Data to use Start Marker

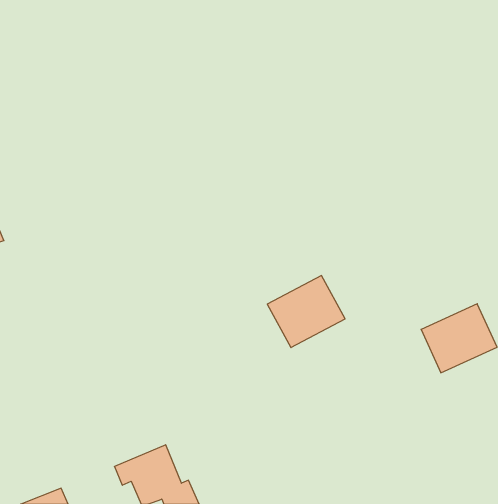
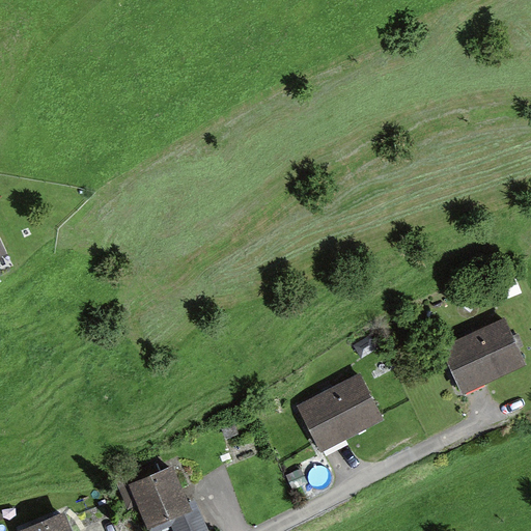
building: [267,276,345,348] -> [300,373,382,449]

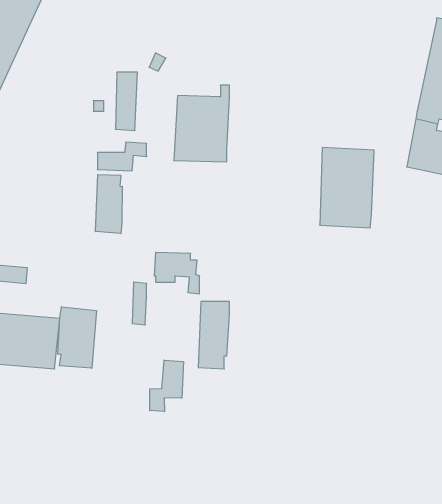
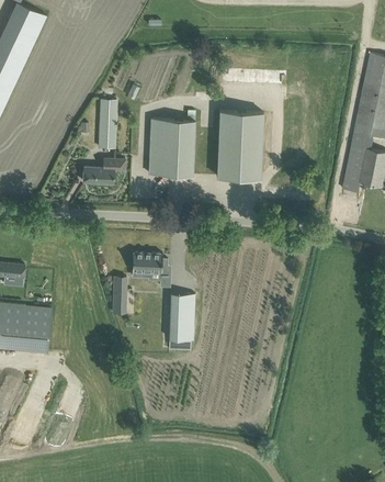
building: [320,148,374,228] -> [217,111,263,179]
building: [96,175,122,234] -> none
building: [58,307,97,368] -> none
building: [150,360,183,412] -> none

Data to use End Marker

Written task:
Lines from the one with "building: [58,307,97,368] -> none" through the end of the data: set these down exactly, including both ends and nothing more.

Your solution:
building: [58,307,97,368] -> none
building: [150,360,183,412] -> none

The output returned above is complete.